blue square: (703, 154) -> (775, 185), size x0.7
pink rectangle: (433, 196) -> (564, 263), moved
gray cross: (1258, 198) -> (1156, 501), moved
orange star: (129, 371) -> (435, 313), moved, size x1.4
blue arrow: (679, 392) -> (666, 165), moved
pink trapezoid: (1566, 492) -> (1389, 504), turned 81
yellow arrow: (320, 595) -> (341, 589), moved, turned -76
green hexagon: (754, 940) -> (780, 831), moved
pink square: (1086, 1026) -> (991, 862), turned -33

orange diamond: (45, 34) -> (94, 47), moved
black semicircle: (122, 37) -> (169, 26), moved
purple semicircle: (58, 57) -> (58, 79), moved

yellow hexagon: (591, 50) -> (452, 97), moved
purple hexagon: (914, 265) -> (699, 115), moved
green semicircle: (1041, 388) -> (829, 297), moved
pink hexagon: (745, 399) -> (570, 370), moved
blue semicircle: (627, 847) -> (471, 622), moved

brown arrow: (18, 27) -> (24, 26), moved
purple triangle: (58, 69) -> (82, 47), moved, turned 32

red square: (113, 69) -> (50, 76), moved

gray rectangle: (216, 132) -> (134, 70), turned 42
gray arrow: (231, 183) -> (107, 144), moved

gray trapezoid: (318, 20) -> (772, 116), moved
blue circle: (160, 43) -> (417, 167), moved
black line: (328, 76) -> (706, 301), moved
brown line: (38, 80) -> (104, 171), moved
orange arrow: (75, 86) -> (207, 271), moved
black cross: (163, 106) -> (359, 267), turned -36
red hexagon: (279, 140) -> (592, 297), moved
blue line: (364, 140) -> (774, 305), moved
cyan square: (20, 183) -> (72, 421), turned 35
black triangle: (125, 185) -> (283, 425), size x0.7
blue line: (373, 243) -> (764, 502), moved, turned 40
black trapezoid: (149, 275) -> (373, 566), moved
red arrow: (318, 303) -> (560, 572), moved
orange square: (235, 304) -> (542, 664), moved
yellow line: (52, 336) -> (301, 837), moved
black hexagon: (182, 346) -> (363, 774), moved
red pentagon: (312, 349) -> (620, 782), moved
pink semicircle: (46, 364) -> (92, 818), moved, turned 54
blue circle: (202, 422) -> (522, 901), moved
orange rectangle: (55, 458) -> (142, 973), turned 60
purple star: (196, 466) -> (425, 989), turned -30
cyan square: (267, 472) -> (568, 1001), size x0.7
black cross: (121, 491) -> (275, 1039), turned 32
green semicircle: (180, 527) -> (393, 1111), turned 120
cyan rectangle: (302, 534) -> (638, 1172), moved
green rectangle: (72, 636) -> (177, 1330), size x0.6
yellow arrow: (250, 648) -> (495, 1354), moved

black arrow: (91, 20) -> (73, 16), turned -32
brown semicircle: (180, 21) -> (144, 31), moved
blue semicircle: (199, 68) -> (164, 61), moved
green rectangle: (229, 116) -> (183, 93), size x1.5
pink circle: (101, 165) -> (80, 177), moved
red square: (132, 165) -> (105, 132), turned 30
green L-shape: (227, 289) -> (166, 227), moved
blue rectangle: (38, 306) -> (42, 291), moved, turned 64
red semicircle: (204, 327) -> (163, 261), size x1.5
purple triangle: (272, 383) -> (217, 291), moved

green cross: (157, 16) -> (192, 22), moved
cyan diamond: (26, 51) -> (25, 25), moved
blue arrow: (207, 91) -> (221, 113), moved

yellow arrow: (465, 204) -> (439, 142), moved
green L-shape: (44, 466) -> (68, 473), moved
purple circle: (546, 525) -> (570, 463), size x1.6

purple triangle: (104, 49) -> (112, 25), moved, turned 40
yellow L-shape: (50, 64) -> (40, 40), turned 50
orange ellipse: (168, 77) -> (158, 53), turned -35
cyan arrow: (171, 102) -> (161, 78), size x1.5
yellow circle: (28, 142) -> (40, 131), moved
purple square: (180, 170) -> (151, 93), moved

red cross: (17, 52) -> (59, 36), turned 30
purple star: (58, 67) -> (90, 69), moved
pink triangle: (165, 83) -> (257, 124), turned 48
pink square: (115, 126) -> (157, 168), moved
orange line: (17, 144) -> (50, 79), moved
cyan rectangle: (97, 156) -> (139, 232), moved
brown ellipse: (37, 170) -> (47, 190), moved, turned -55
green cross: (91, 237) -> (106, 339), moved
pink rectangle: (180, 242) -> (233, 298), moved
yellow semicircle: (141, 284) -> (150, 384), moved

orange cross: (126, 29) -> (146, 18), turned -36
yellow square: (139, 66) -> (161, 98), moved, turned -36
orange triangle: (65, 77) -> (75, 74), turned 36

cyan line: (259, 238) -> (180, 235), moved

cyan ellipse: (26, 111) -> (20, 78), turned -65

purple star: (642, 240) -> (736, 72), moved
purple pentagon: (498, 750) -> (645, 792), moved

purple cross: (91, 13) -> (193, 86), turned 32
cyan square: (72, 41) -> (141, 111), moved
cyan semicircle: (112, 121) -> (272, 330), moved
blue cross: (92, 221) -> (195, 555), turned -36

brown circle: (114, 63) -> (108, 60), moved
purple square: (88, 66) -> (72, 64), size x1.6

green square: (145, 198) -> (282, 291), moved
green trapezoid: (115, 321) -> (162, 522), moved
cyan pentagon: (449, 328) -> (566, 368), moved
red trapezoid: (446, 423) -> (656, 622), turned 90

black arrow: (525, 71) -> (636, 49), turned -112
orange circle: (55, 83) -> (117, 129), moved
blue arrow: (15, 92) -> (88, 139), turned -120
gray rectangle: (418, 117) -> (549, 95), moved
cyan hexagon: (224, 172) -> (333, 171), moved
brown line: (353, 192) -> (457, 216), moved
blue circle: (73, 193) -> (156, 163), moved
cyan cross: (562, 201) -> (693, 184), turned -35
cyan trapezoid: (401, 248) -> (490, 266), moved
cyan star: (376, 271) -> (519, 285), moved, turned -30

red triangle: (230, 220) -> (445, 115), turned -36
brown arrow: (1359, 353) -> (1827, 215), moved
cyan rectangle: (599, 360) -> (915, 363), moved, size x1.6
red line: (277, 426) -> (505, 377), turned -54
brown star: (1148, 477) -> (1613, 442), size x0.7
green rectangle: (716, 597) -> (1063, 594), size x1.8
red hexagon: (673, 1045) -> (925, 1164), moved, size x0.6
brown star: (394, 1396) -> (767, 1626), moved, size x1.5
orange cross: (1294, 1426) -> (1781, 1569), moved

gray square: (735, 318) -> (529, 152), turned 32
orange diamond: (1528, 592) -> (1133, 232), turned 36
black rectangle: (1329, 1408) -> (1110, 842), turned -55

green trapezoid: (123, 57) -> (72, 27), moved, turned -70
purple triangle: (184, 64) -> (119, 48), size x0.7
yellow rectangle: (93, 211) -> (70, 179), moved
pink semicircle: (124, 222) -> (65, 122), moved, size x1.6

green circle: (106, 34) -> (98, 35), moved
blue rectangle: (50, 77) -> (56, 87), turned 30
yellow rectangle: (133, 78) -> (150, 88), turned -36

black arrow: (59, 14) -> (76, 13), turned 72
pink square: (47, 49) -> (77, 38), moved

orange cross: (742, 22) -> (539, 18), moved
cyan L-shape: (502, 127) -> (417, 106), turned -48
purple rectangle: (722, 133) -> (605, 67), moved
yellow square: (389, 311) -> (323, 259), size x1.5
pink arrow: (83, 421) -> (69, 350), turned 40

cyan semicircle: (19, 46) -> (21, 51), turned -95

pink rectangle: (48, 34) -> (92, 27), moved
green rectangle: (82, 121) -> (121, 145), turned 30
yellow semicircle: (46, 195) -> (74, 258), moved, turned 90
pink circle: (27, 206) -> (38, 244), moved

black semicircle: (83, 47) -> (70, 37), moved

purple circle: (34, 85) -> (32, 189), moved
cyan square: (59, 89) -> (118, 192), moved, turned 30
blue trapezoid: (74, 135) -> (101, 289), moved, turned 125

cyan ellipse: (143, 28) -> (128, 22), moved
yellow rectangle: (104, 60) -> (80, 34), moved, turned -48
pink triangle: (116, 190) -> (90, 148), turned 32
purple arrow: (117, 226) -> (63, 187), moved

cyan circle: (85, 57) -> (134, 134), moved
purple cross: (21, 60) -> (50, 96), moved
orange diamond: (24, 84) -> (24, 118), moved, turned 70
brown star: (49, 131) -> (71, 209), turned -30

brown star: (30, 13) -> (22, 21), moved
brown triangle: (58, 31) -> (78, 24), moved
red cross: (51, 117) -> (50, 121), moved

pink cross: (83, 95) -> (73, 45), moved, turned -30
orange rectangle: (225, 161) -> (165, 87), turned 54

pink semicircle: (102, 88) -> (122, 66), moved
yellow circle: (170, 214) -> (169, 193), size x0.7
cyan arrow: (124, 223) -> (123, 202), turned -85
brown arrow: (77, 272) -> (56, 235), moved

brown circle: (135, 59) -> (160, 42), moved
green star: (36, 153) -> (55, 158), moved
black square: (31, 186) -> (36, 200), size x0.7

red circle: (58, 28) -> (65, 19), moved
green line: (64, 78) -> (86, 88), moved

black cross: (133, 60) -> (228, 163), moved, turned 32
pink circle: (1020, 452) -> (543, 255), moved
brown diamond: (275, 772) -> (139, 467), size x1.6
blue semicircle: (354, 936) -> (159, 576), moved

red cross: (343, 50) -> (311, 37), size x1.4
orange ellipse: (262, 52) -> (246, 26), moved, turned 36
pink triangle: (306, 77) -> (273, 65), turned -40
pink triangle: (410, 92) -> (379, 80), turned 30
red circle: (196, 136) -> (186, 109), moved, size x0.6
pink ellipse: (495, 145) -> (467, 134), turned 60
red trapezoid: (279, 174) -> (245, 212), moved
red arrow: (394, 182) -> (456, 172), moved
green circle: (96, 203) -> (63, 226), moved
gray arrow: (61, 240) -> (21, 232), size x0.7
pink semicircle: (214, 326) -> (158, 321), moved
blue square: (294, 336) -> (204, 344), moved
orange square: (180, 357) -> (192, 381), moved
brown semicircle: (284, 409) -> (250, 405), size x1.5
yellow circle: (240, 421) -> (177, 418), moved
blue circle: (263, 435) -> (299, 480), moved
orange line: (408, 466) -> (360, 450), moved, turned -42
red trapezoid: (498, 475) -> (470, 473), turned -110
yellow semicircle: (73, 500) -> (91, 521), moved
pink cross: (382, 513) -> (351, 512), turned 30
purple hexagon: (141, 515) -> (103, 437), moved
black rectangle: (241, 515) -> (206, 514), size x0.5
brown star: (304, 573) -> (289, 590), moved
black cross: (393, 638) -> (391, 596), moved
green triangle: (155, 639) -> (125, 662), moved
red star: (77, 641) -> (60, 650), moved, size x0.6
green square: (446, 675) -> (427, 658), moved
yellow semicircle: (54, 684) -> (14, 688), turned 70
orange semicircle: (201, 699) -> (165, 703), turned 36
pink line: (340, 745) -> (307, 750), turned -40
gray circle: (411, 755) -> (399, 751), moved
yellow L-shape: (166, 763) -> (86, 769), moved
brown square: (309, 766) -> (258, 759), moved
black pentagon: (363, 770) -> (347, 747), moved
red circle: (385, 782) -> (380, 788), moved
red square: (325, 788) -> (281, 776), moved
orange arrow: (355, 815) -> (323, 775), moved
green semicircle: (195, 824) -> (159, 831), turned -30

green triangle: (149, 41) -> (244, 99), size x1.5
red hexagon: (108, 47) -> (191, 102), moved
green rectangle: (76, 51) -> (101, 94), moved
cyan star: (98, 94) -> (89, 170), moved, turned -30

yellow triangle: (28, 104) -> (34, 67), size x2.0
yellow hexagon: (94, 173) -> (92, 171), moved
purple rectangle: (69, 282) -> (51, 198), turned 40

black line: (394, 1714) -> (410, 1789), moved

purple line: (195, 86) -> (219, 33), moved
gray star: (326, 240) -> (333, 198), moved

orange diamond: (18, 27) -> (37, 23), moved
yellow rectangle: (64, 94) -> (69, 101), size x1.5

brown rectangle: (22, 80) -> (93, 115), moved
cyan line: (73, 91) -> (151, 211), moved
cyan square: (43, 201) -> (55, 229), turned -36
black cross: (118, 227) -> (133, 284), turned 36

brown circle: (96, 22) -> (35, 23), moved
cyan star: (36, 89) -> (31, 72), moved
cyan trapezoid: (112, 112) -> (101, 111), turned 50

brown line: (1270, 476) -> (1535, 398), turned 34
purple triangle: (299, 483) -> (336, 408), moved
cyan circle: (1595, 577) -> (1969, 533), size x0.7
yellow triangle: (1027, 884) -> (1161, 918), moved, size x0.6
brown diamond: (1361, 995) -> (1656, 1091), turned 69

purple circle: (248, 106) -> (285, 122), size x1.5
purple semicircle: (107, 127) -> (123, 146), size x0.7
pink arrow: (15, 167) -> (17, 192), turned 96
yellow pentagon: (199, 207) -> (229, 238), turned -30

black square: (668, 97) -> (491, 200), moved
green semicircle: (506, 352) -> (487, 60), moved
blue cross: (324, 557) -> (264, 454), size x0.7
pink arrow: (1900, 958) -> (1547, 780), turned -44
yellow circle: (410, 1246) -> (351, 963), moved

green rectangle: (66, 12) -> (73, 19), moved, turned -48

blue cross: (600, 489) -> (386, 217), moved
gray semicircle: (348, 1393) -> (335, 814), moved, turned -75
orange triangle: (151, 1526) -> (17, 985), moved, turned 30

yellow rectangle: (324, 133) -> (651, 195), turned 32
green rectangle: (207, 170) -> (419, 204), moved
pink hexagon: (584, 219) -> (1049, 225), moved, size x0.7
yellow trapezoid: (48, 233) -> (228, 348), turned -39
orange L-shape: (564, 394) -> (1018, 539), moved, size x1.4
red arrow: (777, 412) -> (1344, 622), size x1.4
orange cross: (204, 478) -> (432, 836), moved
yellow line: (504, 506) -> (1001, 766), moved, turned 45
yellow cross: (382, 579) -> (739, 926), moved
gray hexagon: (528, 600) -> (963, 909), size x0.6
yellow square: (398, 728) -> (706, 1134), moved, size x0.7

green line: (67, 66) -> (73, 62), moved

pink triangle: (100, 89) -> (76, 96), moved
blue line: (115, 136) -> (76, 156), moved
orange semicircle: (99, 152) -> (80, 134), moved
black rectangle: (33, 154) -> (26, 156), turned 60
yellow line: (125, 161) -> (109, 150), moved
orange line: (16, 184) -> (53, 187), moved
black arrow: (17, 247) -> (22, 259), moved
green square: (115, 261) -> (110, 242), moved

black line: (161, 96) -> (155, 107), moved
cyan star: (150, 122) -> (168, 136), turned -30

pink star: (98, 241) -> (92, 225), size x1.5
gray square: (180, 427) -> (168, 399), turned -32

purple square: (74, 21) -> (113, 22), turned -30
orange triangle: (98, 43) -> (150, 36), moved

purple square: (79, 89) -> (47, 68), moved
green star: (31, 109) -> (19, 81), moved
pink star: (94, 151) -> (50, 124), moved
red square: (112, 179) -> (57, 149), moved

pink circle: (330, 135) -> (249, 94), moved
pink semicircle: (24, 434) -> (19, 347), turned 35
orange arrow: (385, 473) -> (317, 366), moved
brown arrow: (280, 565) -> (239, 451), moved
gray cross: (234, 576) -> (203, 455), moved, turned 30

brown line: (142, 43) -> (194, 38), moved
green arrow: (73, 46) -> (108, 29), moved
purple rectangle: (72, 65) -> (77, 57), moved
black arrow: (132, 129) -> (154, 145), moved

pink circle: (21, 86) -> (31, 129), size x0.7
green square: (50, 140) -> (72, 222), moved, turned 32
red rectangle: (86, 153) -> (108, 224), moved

------------------------------------------------

- _ASSIGNMENT_
Copy only the entries from the first line to the line with "red hexagon: (279, 140) -> (592, 297), moved", each exactly as it appears.

- _WRITTEN REPLY_
blue square: (703, 154) -> (775, 185), size x0.7
pink rectangle: (433, 196) -> (564, 263), moved
gray cross: (1258, 198) -> (1156, 501), moved
orange star: (129, 371) -> (435, 313), moved, size x1.4
blue arrow: (679, 392) -> (666, 165), moved
pink trapezoid: (1566, 492) -> (1389, 504), turned 81
yellow arrow: (320, 595) -> (341, 589), moved, turned -76
green hexagon: (754, 940) -> (780, 831), moved
pink square: (1086, 1026) -> (991, 862), turned -33

orange diamond: (45, 34) -> (94, 47), moved
black semicircle: (122, 37) -> (169, 26), moved
purple semicircle: (58, 57) -> (58, 79), moved

yellow hexagon: (591, 50) -> (452, 97), moved
purple hexagon: (914, 265) -> (699, 115), moved
green semicircle: (1041, 388) -> (829, 297), moved
pink hexagon: (745, 399) -> (570, 370), moved
blue semicircle: (627, 847) -> (471, 622), moved

brown arrow: (18, 27) -> (24, 26), moved
purple triangle: (58, 69) -> (82, 47), moved, turned 32

red square: (113, 69) -> (50, 76), moved

gray rectangle: (216, 132) -> (134, 70), turned 42
gray arrow: (231, 183) -> (107, 144), moved

gray trapezoid: (318, 20) -> (772, 116), moved
blue circle: (160, 43) -> (417, 167), moved
black line: (328, 76) -> (706, 301), moved
brown line: (38, 80) -> (104, 171), moved
orange arrow: (75, 86) -> (207, 271), moved
black cross: (163, 106) -> (359, 267), turned -36
red hexagon: (279, 140) -> (592, 297), moved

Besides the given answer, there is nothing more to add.